• Task description:
From the line containing "(417, 833) = (498, 543): brown" through the last line of the entries below, print each line exactly. Pictures stay out.

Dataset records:
[Start of Attachment]
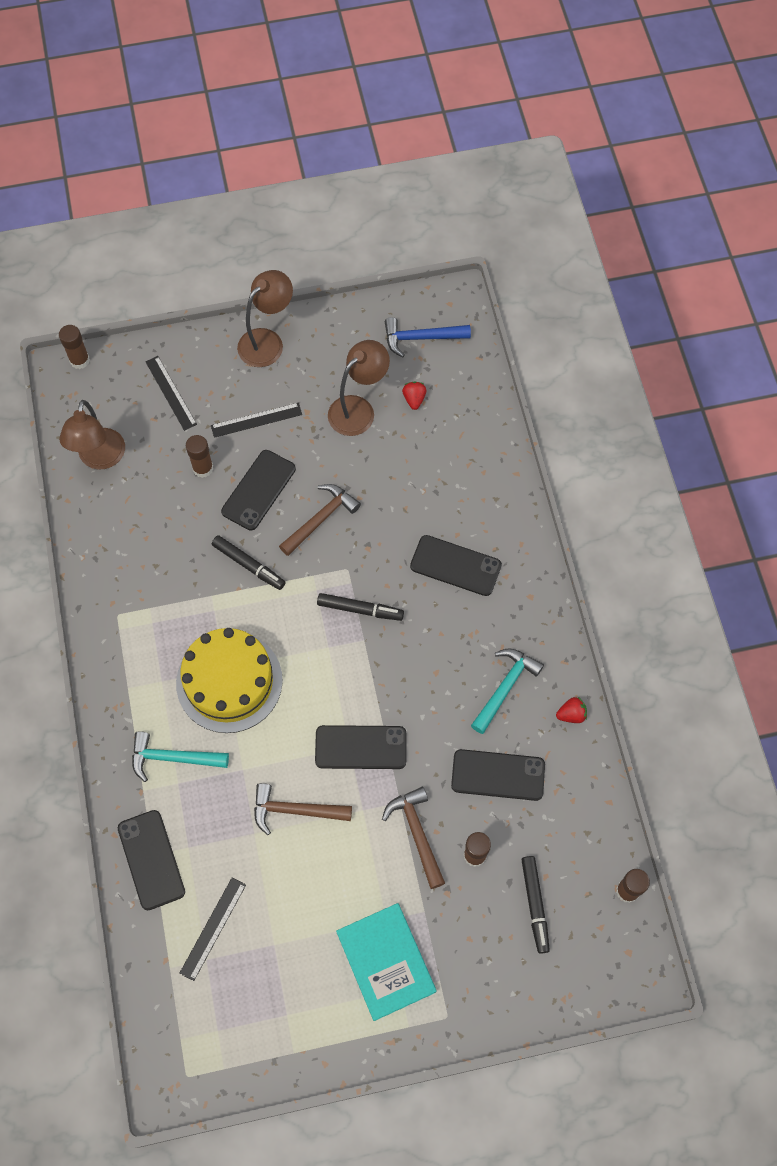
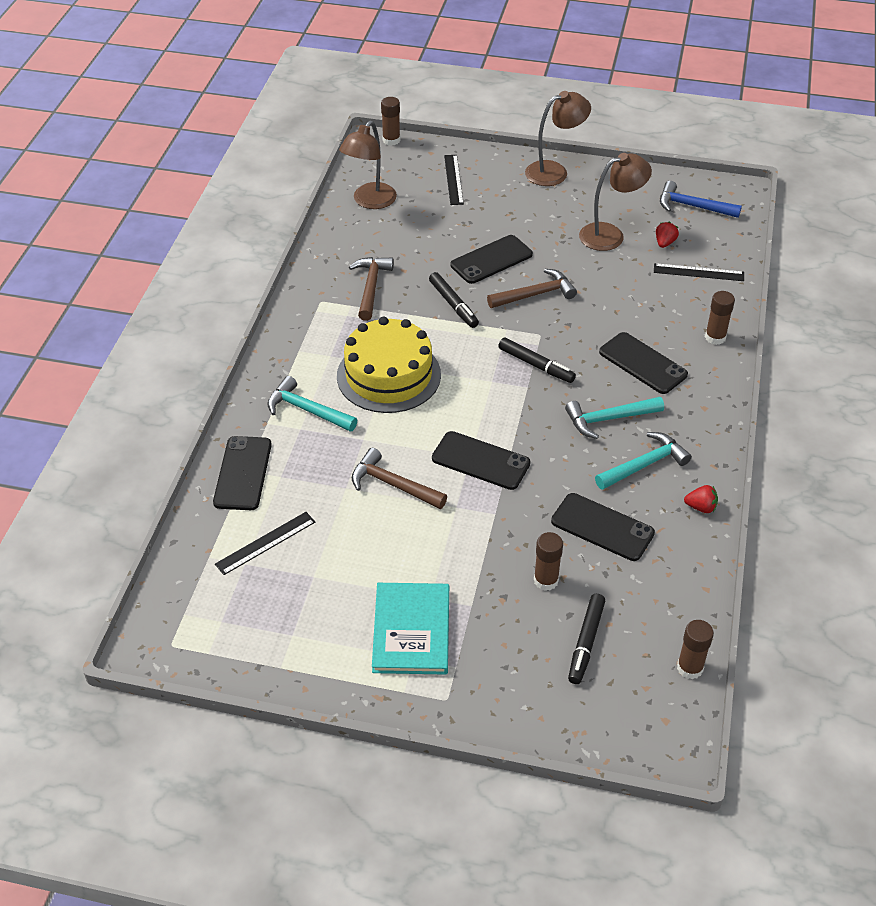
camera: 25 degrees right, 20 degrees down
(203, 468) = (451, 232): brown glue stick -> brown glue stick (715, 337)
(256, 420) = (516, 216): black ruler -> black ruler (698, 272)
(417, 833) = (498, 543): brown hammer -> brown hammer (371, 287)
(453, 647) = (609, 419): none -> turquoise hammer

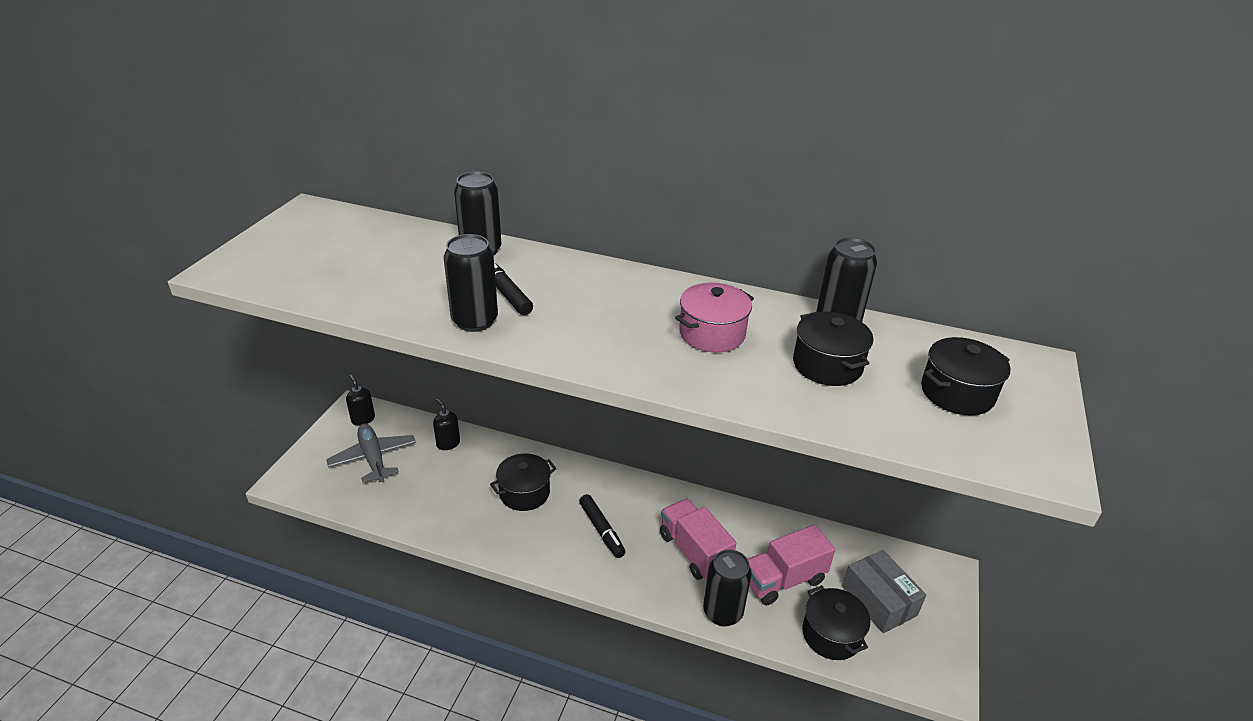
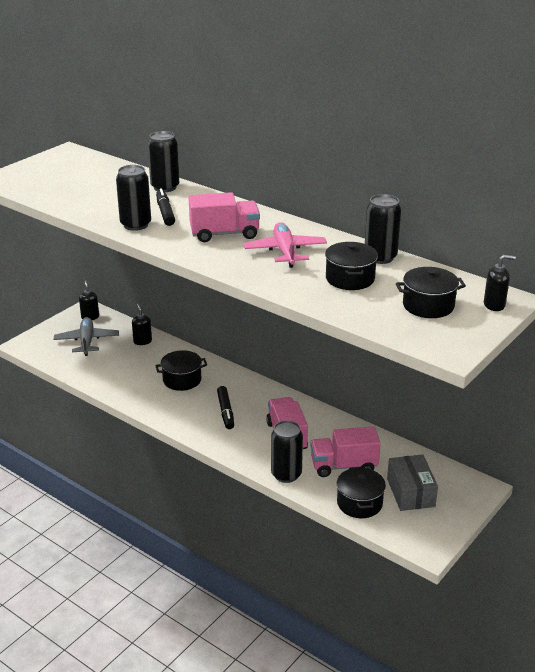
camera: 20 degrees right, 5 degrees down
(611, 317) = (224, 234): none -> pink truck
(712, 334) = (285, 252): pink pot -> pink plane
(1031, 376) = (494, 305): none -> black soap dispenser

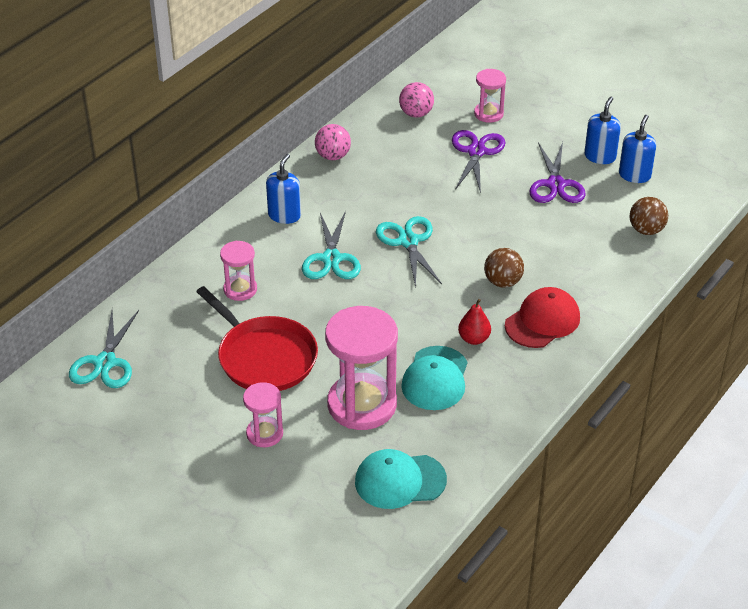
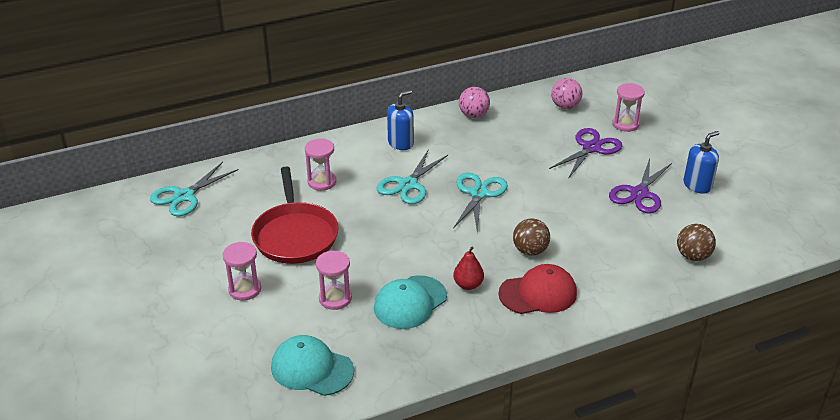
camera: 30 degrees right, 5 degrees down
(362, 405) = (335, 298): pink hourglass -> pink hourglass, size x0.52
(634, 175) = (717, 210): blue soap dispenser -> none

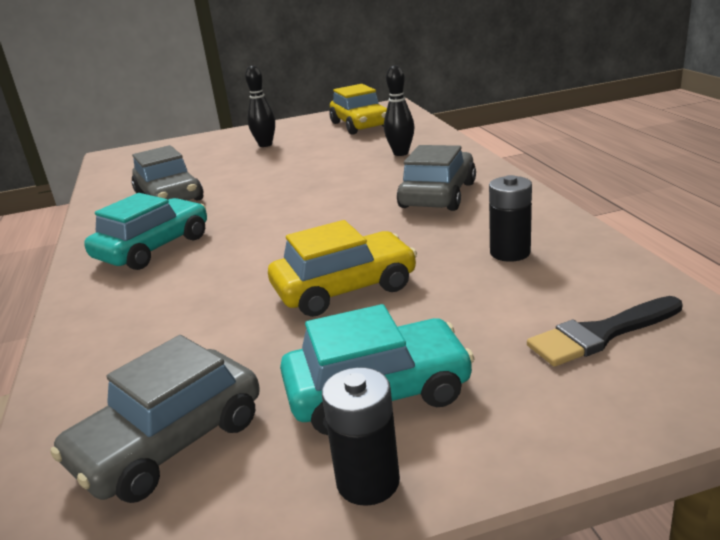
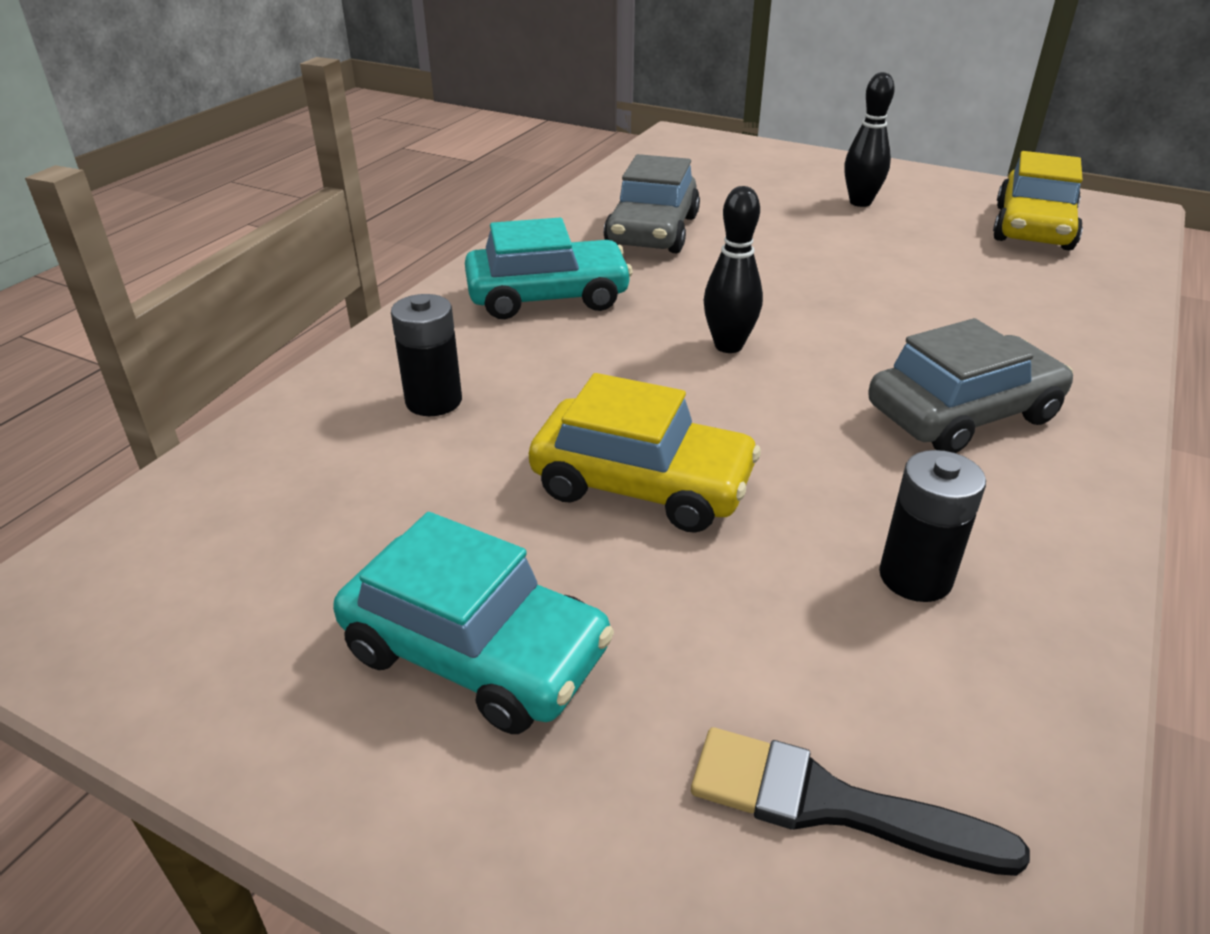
camera: 40 degrees right, 10 degrees up
(169, 442) = (259, 551): grey car -> none
(368, 481) = (319, 749): black battery -> black battery (434, 401)
(401, 153) = (1018, 309): black bowling pin -> black bowling pin (728, 346)

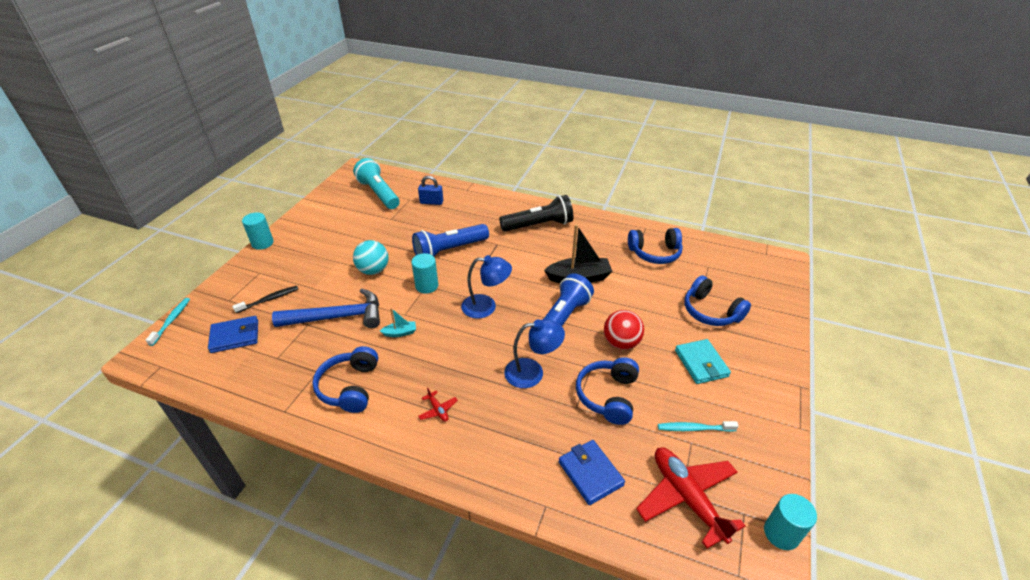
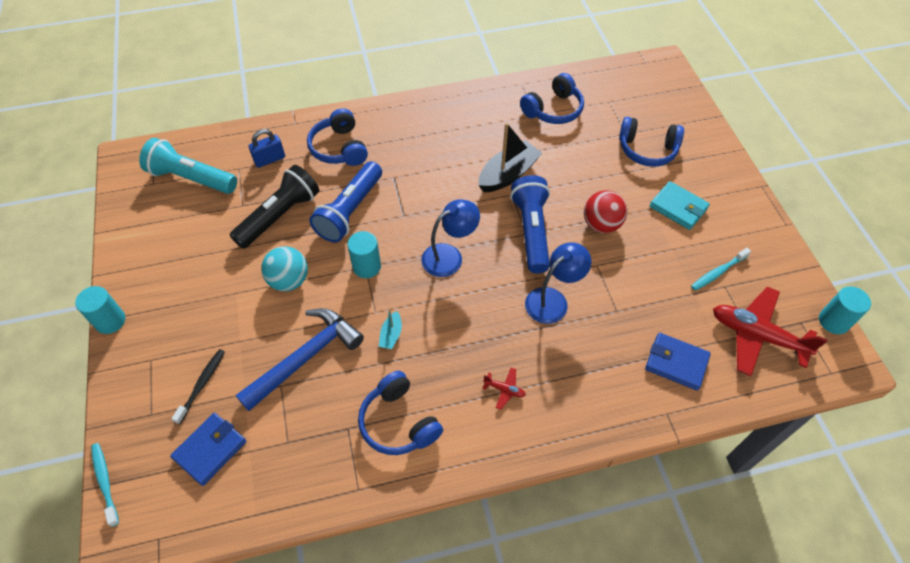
camera: 35 degrees left, 15 degrees up
(400, 333) = (391, 335): turquoise boat -> turquoise boat turned 150 degrees clockwise
(538, 225) = (416, 132): black flashlight -> black flashlight (279, 216)
(608, 396) = (632, 283): blue headphones -> blue headphones (339, 148)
[End of Attachment]
• Your response:
(417, 833) = (498, 543): brown hammer -> brown hammer (371, 287)
(453, 647) = (609, 419): none -> turquoise hammer

camera: 20 degrees right, 5 degrees down
(611, 317) = (224, 234): none -> pink truck
(712, 334) = (285, 252): pink pot -> pink plane
(1031, 376) = (494, 305): none -> black soap dispenser

camera: 30 degrees right, 5 degrees down
(362, 405) = (335, 298): pink hourglass -> pink hourglass, size x0.52
(634, 175) = (717, 210): blue soap dispenser -> none

camera: 40 degrees right, 10 degrees up
(169, 442) = (259, 551): grey car -> none
(368, 481) = (319, 749): black battery -> black battery (434, 401)
(401, 153) = (1018, 309): black bowling pin -> black bowling pin (728, 346)

camera: 35 degrees left, 15 degrees up
(400, 333) = (391, 335): turquoise boat -> turquoise boat turned 150 degrees clockwise
(538, 225) = (416, 132): black flashlight -> black flashlight (279, 216)
(608, 396) = (632, 283): blue headphones -> blue headphones (339, 148)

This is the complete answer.